Exercise instructions ::
Look through the material that follows and show every line with the string "yellow".

Extracted records ::

——————————

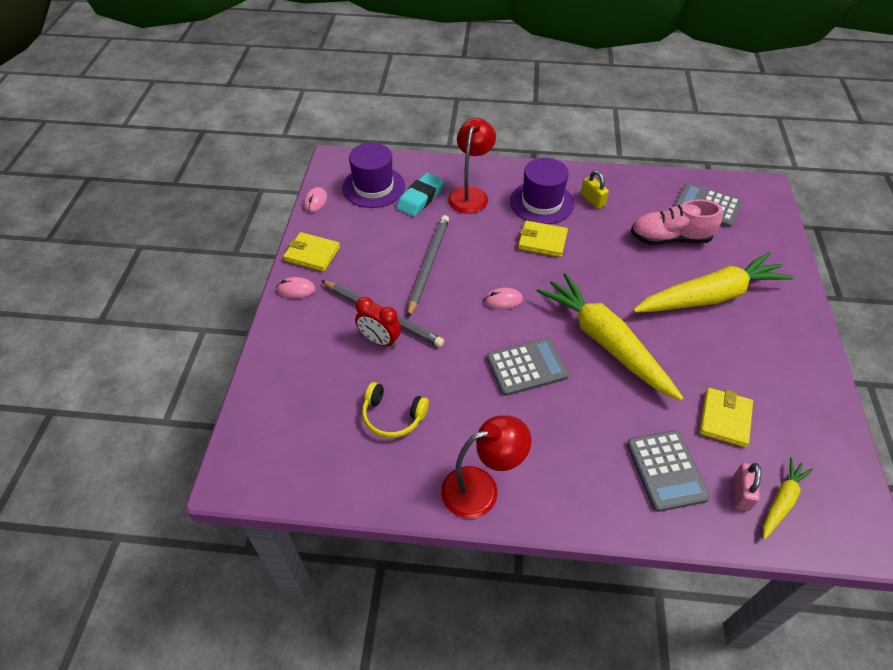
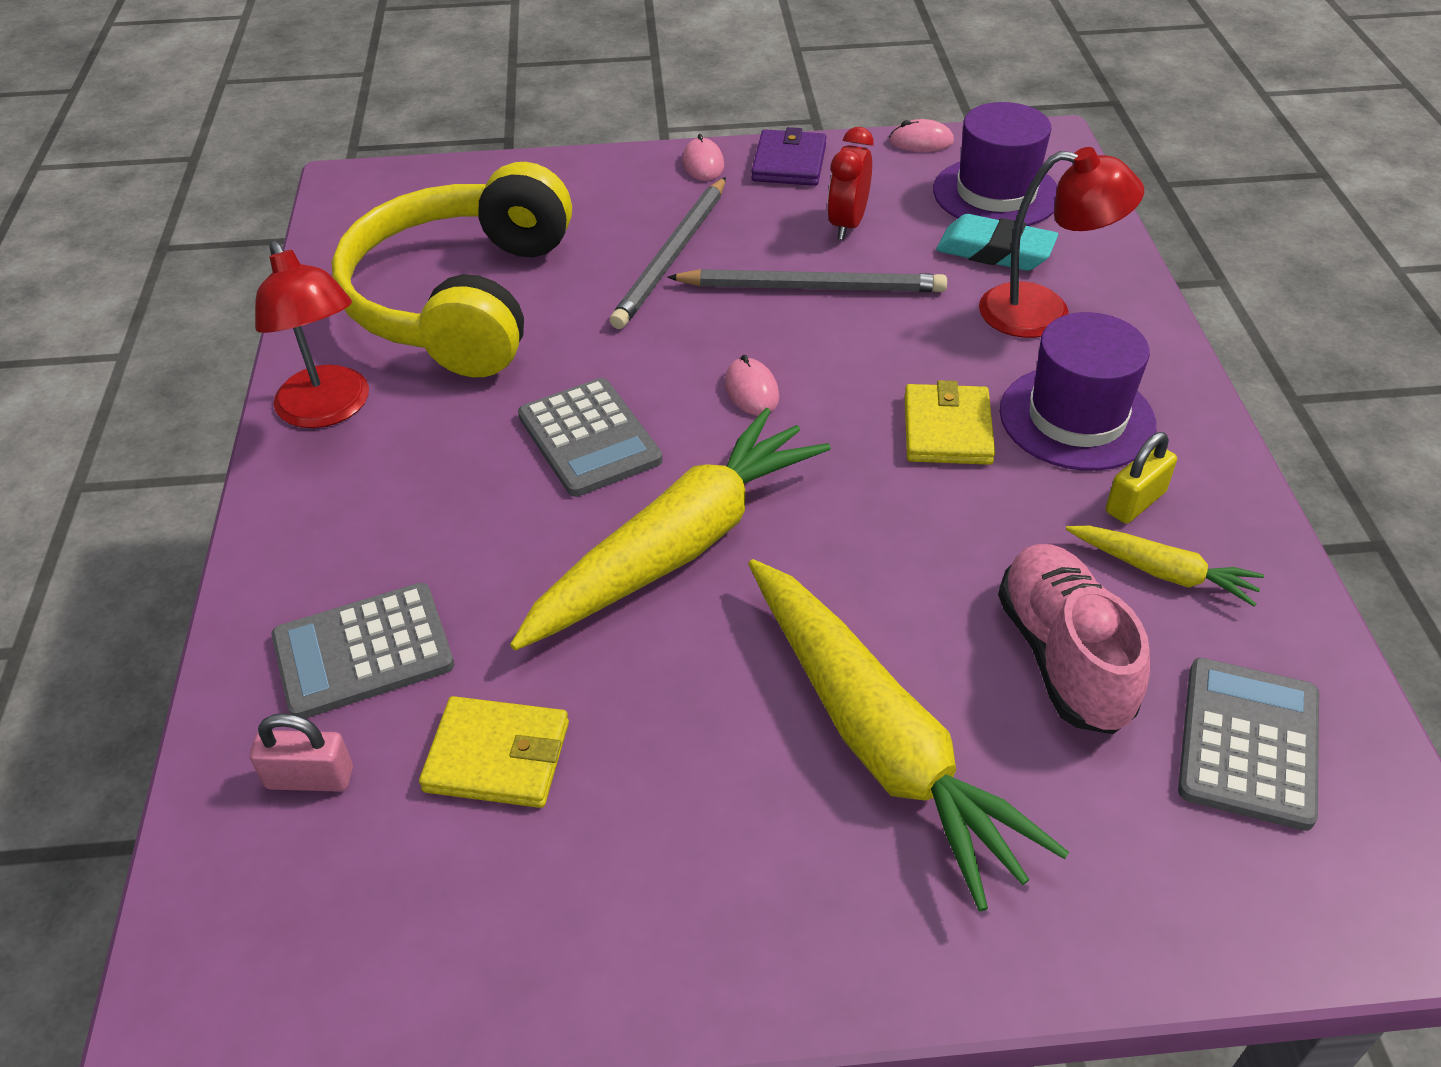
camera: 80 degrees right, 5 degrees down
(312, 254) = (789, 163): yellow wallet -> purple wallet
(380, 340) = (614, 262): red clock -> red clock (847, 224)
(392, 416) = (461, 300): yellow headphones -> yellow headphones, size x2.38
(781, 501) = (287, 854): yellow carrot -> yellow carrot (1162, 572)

——————————

Answer to this task ::
(312, 254) = (789, 163): yellow wallet -> purple wallet
(392, 416) = (461, 300): yellow headphones -> yellow headphones, size x2.38
(781, 501) = (287, 854): yellow carrot -> yellow carrot (1162, 572)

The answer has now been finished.